> Set task: Locate every line in the items below that contains the word "frame", and copy each of those lines in full.

> Records supplied:

__________________________________________________

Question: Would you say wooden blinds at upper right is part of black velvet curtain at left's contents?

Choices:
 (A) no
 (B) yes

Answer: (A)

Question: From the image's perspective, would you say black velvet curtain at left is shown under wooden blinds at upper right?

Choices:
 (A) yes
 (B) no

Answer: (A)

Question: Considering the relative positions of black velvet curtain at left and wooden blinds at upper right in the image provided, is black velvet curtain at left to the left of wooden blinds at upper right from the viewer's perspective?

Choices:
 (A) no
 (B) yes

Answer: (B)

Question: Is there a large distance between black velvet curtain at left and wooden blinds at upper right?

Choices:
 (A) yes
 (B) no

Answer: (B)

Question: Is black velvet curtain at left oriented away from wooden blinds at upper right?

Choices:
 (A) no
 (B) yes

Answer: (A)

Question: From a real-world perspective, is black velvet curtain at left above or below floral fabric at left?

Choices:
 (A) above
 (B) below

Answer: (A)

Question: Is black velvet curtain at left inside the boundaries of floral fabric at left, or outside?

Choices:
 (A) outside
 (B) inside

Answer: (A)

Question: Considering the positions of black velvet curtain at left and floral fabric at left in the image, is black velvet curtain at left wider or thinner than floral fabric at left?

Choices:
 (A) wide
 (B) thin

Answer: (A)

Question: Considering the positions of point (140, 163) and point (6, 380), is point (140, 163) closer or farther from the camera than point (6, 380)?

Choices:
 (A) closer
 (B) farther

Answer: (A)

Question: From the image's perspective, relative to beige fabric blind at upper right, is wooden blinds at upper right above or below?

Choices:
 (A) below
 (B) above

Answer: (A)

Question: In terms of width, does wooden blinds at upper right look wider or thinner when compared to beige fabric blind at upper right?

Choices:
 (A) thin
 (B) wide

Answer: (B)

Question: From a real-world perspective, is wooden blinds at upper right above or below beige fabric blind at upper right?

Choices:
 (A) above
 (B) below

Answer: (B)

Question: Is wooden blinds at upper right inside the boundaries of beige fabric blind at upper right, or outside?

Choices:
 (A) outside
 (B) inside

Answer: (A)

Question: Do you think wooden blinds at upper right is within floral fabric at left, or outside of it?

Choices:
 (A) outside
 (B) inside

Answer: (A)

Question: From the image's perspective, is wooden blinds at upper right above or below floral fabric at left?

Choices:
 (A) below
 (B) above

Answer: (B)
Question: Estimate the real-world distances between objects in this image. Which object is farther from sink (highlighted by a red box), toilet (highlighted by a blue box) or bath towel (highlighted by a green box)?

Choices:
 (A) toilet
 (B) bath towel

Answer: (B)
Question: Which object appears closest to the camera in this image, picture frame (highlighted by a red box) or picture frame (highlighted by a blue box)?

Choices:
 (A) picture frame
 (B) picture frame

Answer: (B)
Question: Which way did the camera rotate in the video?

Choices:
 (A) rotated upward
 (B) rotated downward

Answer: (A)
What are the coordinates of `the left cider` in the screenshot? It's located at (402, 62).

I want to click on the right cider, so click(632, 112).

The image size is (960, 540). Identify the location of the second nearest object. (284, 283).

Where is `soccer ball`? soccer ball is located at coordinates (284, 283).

__________________________________________________

> Answer to the exercise:
Question: Which object appears closest to the camera in this image, picture frame (highlighted by a red box) or picture frame (highlighted by a blue box)?
 (A) picture frame
 (B) picture frame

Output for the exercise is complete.